TASK DATA START
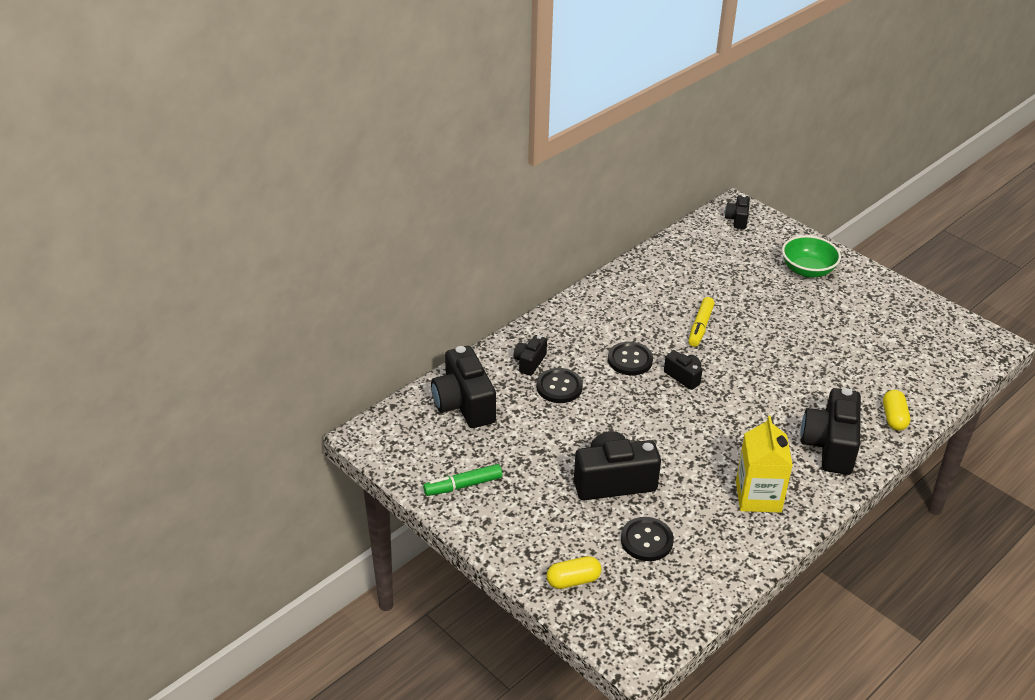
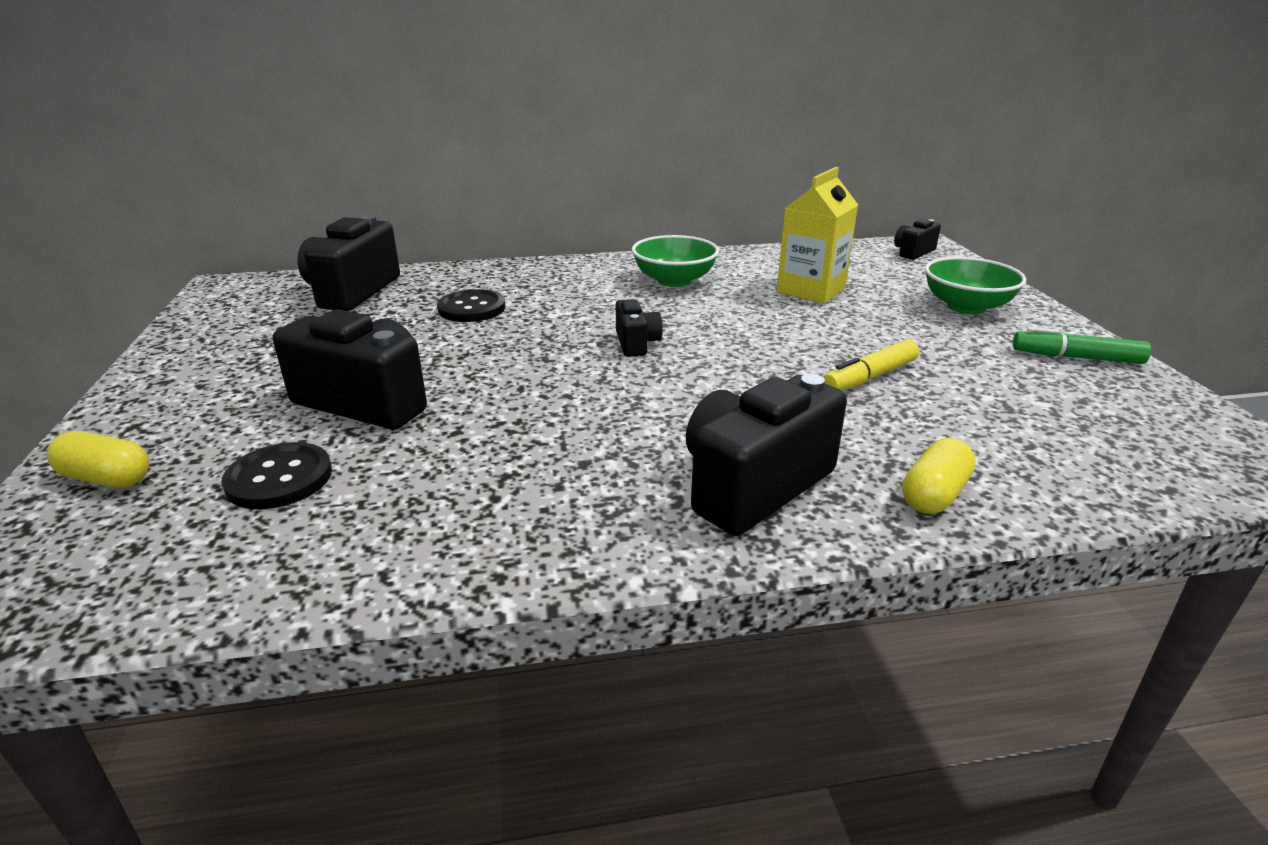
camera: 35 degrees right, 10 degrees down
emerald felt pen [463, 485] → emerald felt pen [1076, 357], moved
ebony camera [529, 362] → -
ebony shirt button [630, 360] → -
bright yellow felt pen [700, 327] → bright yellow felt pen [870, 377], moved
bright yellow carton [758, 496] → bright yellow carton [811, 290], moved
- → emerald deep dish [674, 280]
TASK DATA END
TASK DATA START
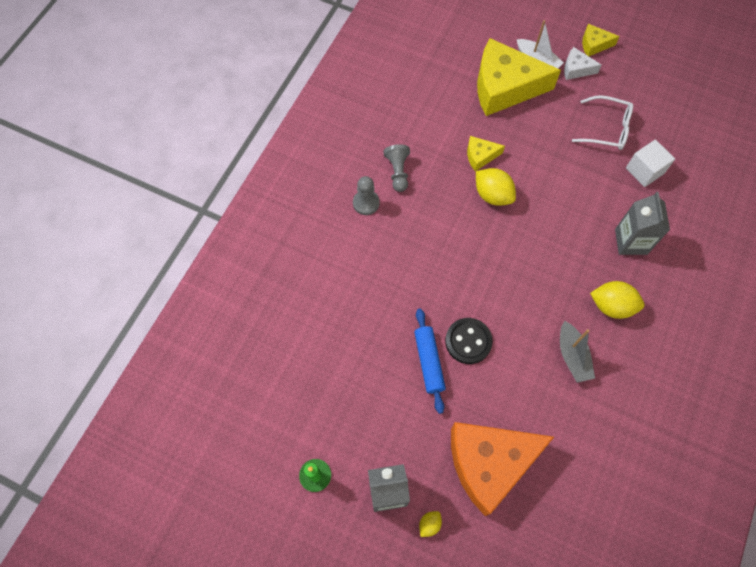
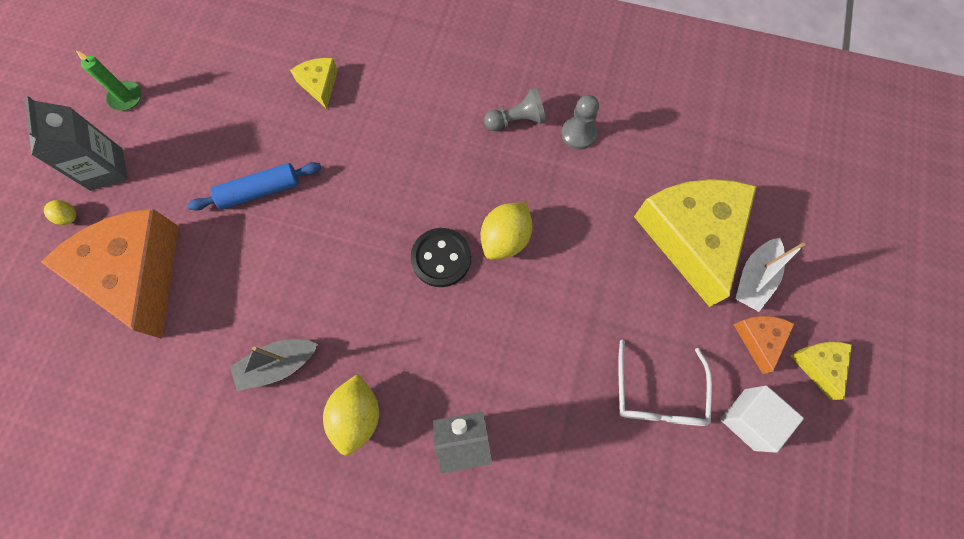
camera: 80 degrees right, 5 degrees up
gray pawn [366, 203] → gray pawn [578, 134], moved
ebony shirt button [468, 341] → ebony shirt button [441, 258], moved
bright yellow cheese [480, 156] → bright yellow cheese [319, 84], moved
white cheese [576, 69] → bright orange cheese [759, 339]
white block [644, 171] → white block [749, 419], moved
TASK DATA END
EXERCISE GOAL.
A single number is requested: the count of lines in the data that hold "camera".

YOUR RESPONSE.
3